__Information given__.
-.-.-

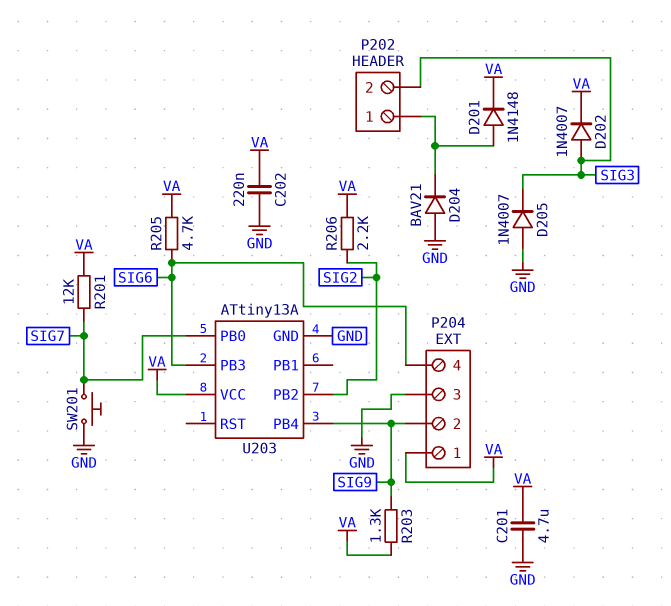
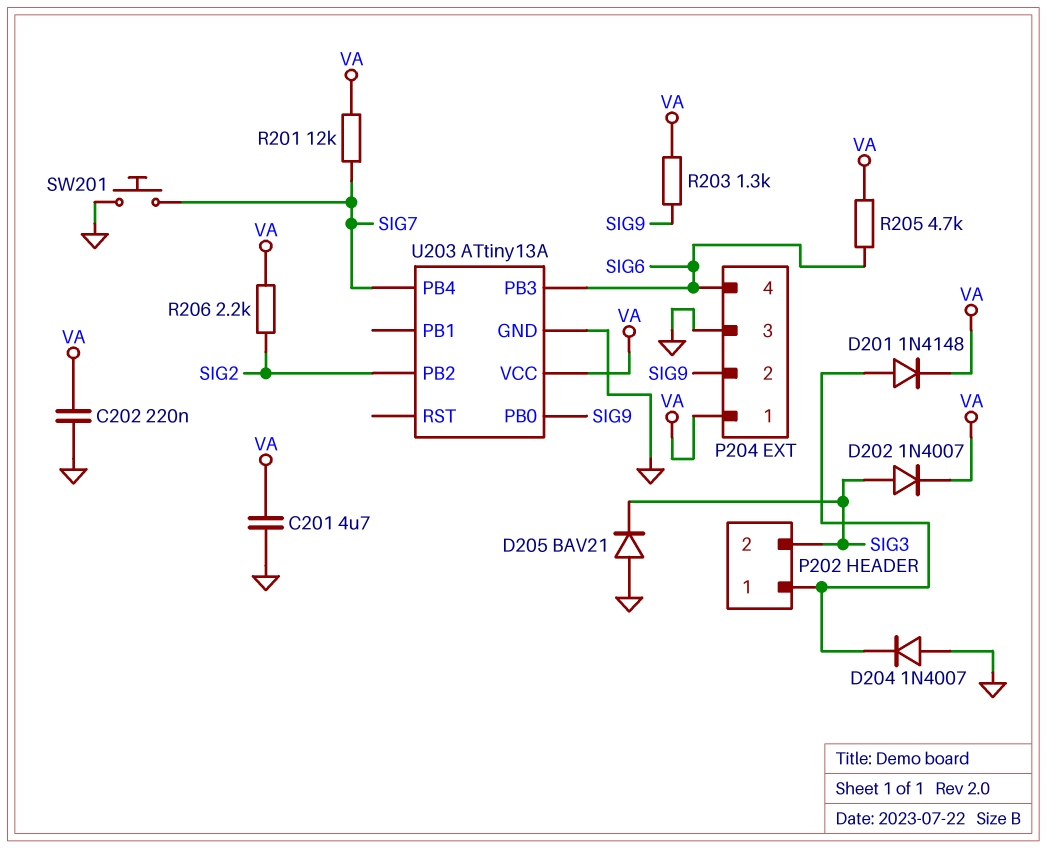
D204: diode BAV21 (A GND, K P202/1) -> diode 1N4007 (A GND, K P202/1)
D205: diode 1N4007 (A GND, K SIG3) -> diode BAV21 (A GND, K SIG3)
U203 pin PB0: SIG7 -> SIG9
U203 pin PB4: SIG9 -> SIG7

-.-.-

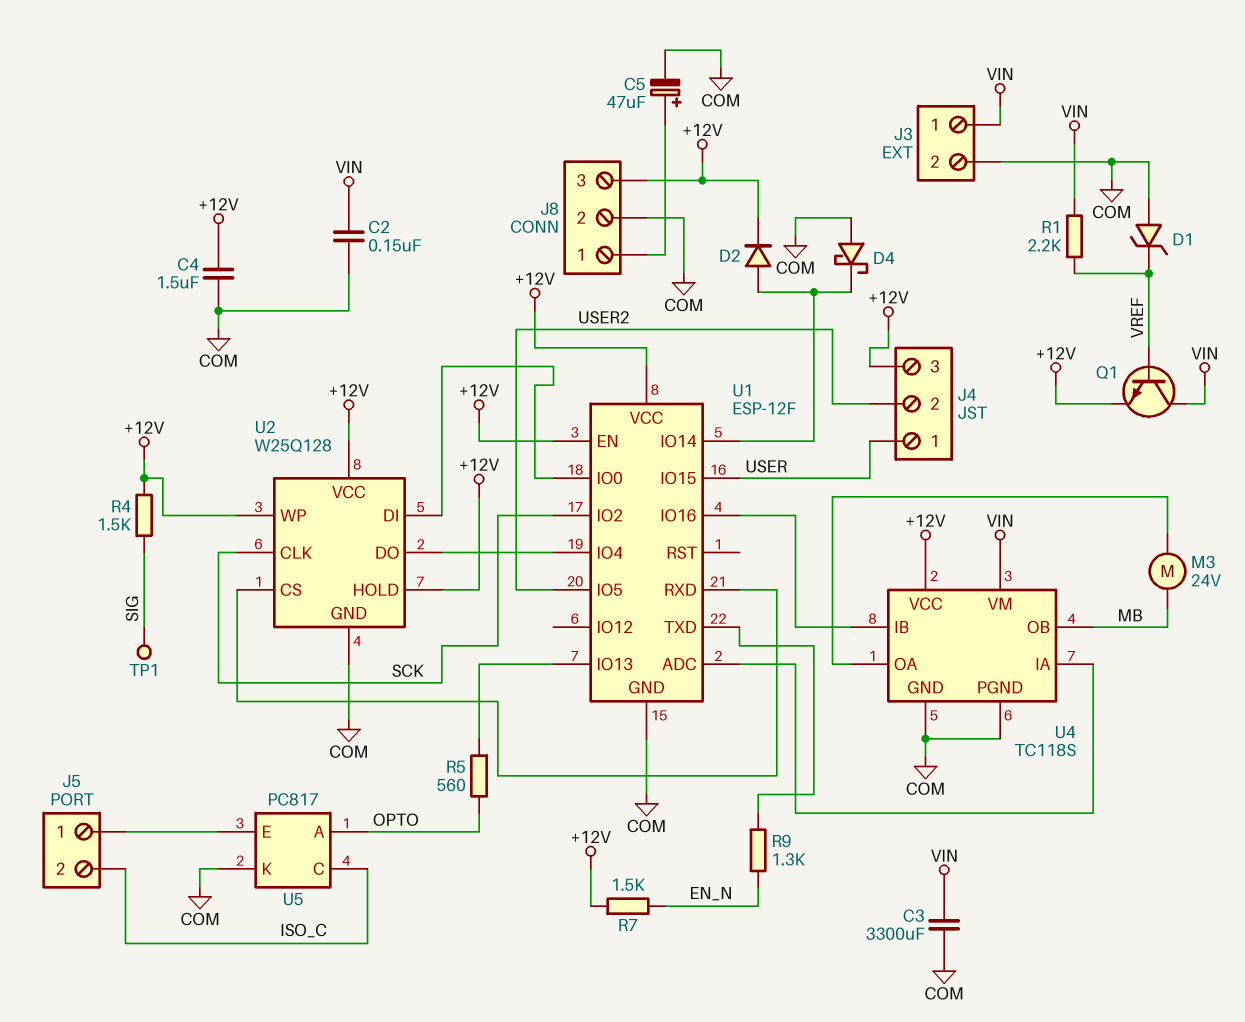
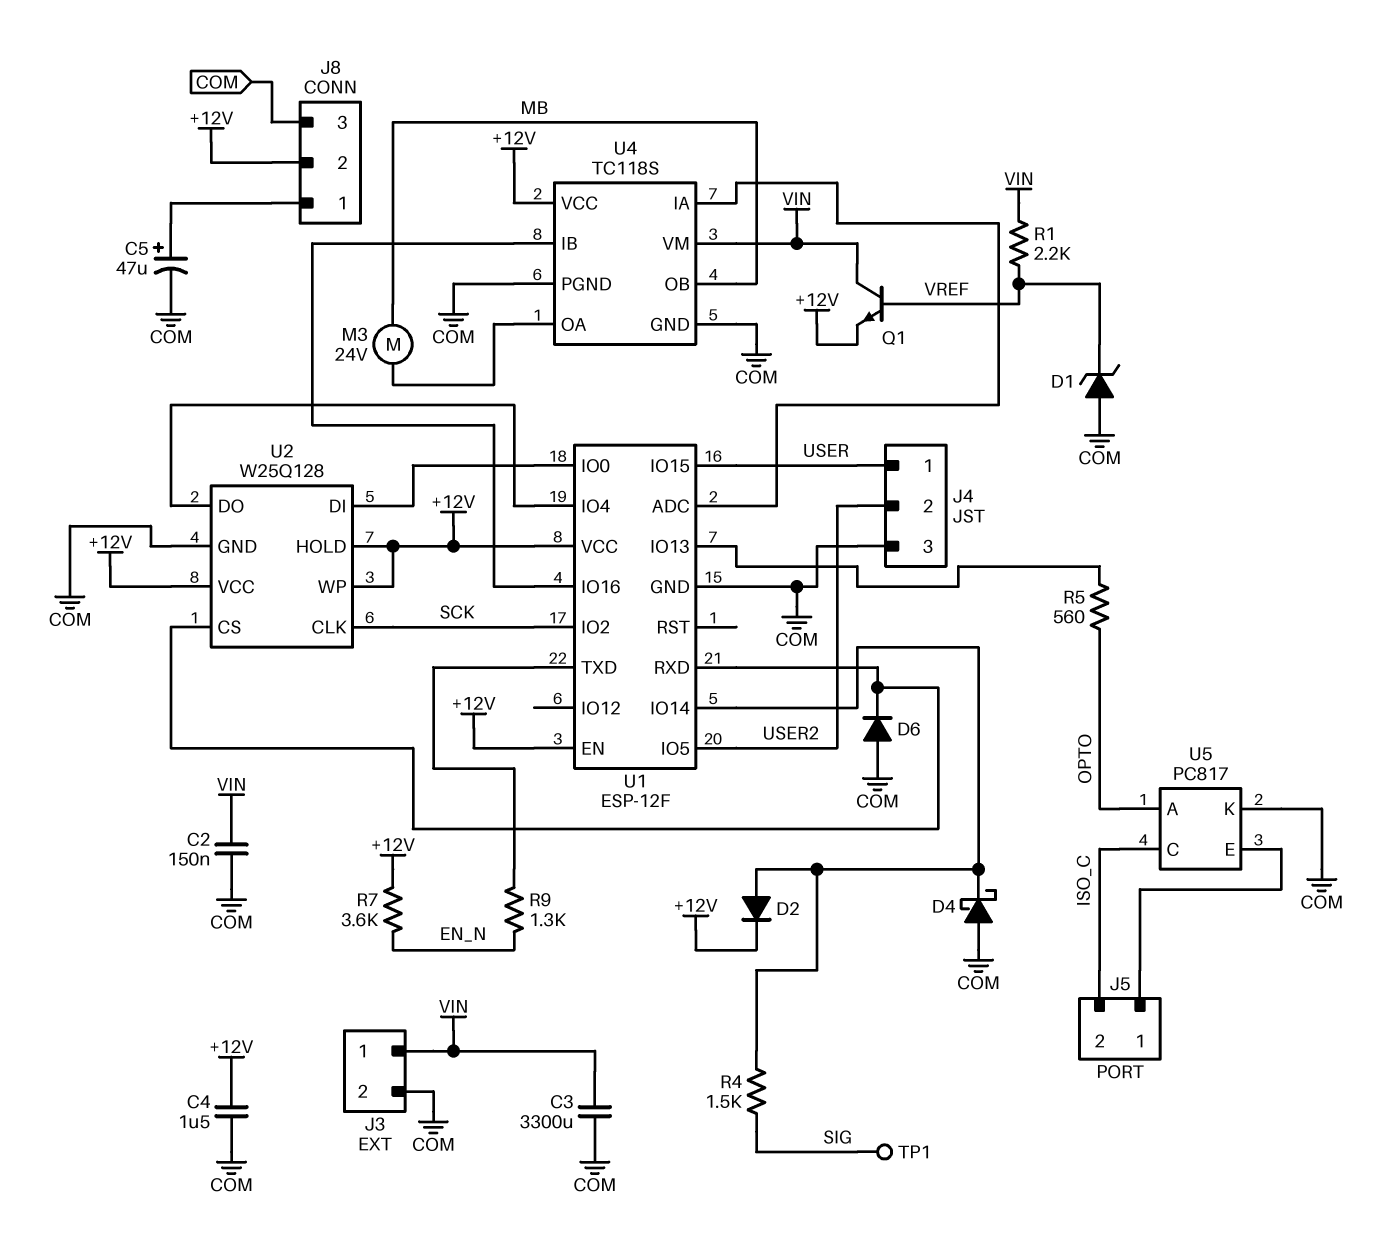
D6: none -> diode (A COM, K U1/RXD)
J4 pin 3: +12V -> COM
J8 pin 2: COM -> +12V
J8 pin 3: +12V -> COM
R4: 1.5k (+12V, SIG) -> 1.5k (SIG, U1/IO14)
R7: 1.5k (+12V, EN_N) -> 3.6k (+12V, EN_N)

-.-.-

__Directions__. Using the data above, transcribe the lines that run from the line with "J8 pin 3: +12V -> COM" to the line with "R7: 1.5k (+12V, EN_N) -> 3.6k (+12V, EN_N)", both ends kept, and output nothing else.

__Task solution__.
J8 pin 3: +12V -> COM
R4: 1.5k (+12V, SIG) -> 1.5k (SIG, U1/IO14)
R7: 1.5k (+12V, EN_N) -> 3.6k (+12V, EN_N)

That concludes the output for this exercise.